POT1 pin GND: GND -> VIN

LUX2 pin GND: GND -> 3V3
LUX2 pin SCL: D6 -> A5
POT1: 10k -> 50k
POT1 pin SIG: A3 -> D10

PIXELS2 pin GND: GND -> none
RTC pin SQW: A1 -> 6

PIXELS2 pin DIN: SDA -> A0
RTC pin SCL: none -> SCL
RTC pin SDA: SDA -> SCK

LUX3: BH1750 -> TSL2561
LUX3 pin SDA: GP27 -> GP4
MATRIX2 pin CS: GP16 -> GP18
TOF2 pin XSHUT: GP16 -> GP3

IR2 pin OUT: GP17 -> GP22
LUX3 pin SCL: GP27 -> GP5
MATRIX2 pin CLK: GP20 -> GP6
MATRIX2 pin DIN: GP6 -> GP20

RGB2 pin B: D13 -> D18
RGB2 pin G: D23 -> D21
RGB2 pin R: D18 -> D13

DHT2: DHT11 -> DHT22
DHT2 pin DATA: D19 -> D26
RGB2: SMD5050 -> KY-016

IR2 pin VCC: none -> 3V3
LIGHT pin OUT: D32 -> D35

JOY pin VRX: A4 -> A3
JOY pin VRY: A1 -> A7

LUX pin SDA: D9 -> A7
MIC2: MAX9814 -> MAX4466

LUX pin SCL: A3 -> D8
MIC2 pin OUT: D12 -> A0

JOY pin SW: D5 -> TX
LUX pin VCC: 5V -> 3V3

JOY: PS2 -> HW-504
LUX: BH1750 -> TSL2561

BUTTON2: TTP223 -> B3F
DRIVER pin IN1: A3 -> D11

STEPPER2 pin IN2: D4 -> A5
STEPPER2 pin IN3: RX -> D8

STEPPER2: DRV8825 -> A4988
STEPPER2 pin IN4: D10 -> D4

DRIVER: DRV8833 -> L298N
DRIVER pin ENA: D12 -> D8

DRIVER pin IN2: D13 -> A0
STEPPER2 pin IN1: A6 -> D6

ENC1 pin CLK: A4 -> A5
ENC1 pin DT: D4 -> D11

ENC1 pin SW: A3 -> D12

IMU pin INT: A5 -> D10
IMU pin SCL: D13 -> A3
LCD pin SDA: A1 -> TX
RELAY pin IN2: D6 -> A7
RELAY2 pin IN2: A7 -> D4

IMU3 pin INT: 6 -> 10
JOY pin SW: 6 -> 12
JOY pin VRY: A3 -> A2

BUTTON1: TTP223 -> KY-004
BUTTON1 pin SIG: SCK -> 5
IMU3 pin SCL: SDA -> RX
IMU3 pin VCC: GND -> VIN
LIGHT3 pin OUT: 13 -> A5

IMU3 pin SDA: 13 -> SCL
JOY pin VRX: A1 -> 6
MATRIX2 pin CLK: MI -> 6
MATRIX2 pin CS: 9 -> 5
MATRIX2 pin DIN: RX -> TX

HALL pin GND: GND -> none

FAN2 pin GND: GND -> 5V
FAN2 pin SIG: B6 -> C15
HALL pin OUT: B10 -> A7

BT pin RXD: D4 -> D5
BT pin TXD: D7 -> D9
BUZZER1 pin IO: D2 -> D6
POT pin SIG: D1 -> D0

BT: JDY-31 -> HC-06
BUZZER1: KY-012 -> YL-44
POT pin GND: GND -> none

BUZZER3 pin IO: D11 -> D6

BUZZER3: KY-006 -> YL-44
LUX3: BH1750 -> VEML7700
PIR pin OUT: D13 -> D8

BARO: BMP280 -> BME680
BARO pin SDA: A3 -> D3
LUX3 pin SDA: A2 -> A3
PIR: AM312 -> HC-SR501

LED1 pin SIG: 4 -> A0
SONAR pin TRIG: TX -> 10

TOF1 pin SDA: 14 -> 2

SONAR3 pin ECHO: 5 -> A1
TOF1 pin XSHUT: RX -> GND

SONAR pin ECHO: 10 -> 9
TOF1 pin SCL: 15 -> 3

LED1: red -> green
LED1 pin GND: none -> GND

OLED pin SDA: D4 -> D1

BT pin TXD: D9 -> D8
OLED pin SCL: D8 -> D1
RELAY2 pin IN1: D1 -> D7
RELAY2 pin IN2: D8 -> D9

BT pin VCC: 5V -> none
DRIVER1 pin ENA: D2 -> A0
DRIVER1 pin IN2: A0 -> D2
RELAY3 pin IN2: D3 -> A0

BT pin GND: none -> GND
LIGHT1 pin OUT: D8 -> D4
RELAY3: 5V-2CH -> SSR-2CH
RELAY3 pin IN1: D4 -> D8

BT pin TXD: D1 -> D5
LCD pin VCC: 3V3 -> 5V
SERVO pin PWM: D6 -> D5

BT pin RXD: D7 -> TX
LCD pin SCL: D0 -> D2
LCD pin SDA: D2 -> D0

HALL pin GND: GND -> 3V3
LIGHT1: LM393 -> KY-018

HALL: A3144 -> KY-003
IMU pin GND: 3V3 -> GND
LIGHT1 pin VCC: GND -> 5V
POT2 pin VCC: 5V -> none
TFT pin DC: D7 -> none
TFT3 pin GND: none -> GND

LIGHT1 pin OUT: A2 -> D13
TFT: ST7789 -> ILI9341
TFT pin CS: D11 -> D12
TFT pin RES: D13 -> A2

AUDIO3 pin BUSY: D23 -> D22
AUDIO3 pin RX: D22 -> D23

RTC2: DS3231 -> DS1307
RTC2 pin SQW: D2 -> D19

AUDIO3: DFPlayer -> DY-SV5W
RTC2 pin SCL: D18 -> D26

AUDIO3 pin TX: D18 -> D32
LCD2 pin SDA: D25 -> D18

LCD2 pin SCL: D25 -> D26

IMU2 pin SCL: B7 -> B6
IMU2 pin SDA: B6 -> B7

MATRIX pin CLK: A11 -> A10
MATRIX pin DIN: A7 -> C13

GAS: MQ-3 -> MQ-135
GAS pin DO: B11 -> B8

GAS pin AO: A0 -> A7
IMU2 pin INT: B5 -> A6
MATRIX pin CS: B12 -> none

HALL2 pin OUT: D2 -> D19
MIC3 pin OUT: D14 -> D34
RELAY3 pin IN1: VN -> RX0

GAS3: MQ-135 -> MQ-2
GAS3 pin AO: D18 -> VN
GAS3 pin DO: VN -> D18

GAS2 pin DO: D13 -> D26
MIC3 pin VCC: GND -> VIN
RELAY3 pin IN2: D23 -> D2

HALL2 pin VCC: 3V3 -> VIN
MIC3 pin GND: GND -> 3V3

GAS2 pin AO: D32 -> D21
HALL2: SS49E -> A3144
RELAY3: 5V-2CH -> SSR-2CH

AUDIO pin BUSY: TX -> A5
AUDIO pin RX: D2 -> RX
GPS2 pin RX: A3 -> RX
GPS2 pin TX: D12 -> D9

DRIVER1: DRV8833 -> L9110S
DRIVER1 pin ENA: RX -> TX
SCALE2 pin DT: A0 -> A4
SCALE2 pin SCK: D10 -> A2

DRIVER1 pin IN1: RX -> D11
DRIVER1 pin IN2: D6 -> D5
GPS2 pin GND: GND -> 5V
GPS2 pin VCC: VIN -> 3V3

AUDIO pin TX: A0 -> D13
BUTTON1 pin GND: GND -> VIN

----

◆ Directions for this task: The response must hold only the lines above from the line with "IMU pin GND: 3V3 -> GND" through the line with "RTC2 pin SCL: D18 -> D26", each copied exactly, both ends kept.

◆ Exercise response:
IMU pin GND: 3V3 -> GND
LIGHT1 pin VCC: GND -> 5V
POT2 pin VCC: 5V -> none
TFT pin DC: D7 -> none
TFT3 pin GND: none -> GND

LIGHT1 pin OUT: A2 -> D13
TFT: ST7789 -> ILI9341
TFT pin CS: D11 -> D12
TFT pin RES: D13 -> A2

AUDIO3 pin BUSY: D23 -> D22
AUDIO3 pin RX: D22 -> D23

RTC2: DS3231 -> DS1307
RTC2 pin SQW: D2 -> D19

AUDIO3: DFPlayer -> DY-SV5W
RTC2 pin SCL: D18 -> D26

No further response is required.